Directions: The reply should hold every line of the listing exactly, and none of its images.

==== Provided data ====

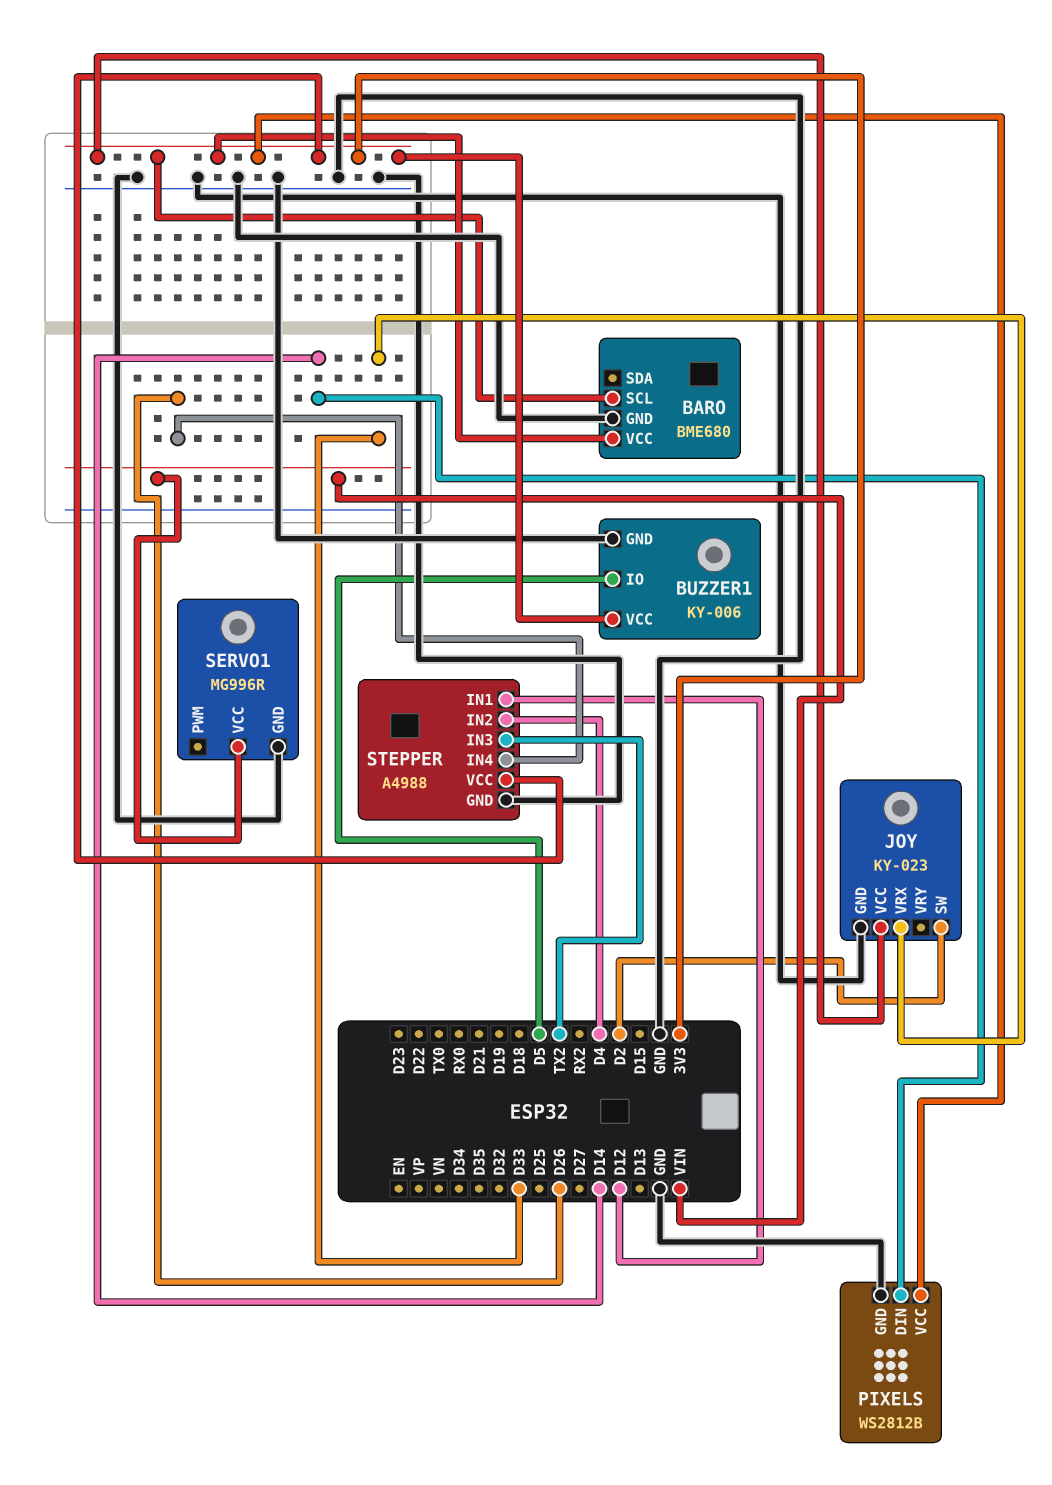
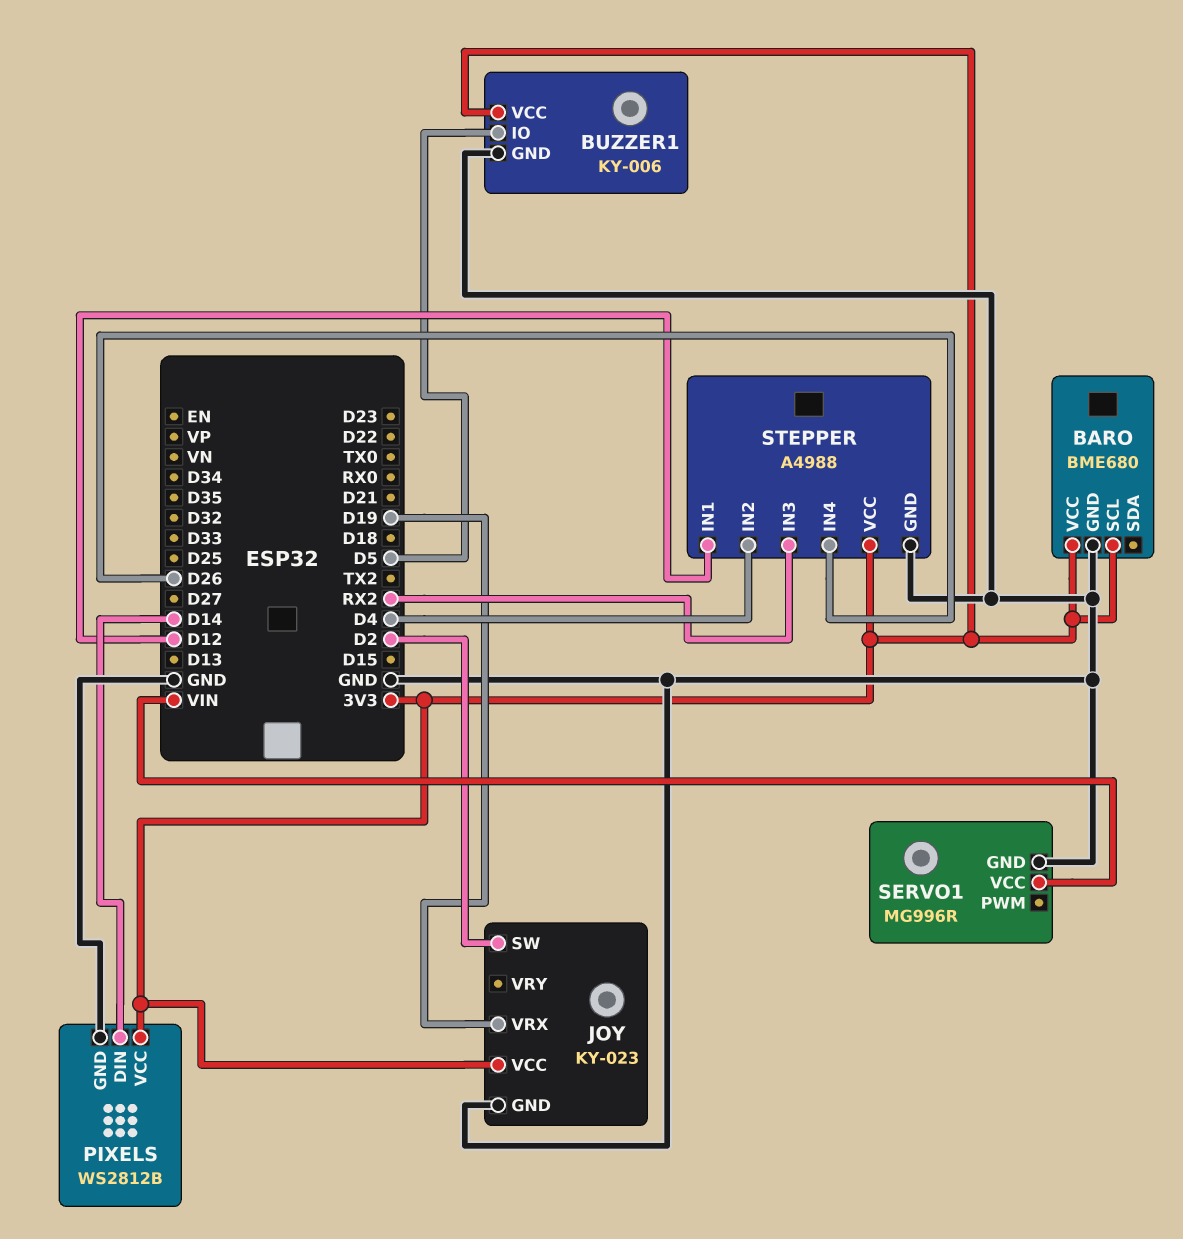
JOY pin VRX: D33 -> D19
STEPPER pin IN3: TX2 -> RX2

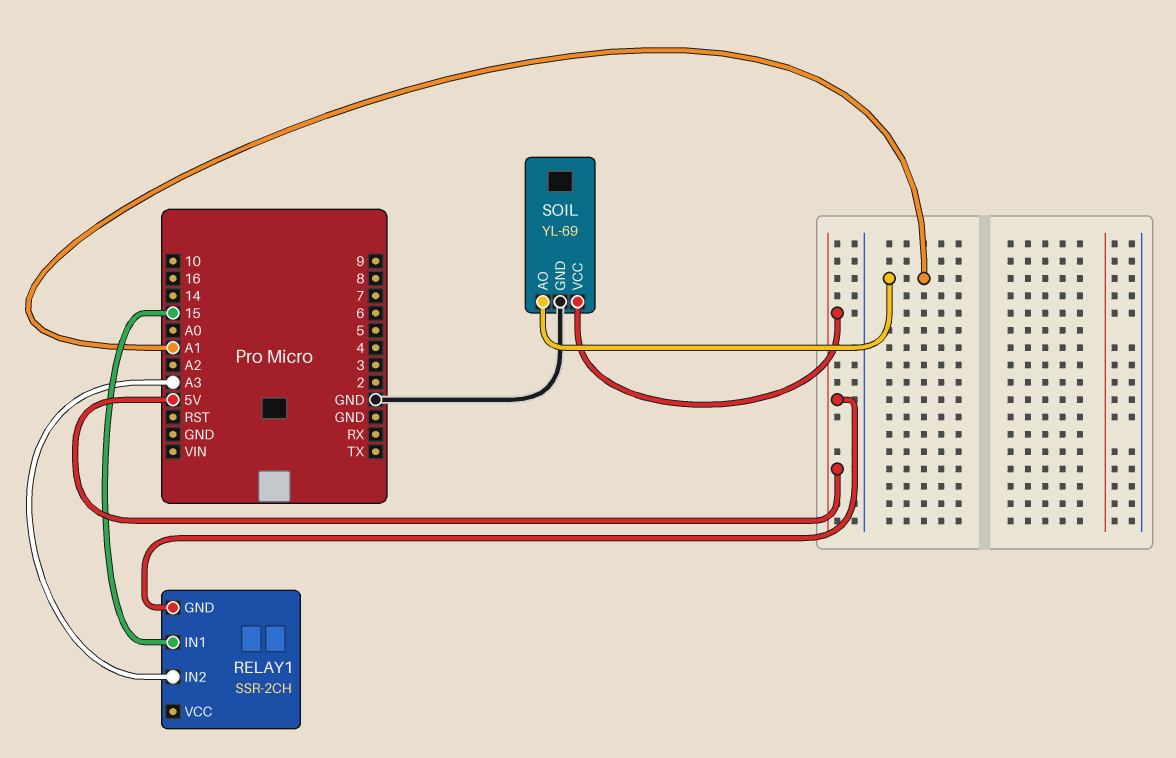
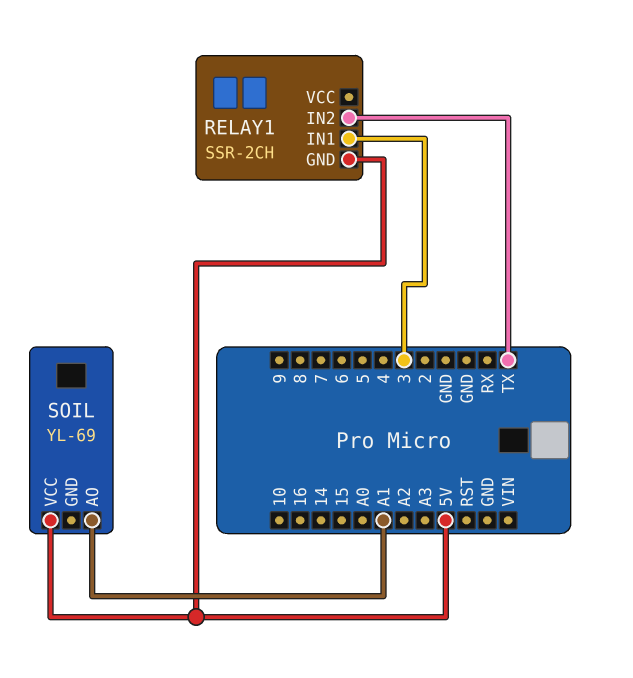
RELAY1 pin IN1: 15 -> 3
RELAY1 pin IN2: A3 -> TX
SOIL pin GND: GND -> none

====

Task response:
JOY pin VRX: D33 -> D19
STEPPER pin IN3: TX2 -> RX2

RELAY1 pin IN1: 15 -> 3
RELAY1 pin IN2: A3 -> TX
SOIL pin GND: GND -> none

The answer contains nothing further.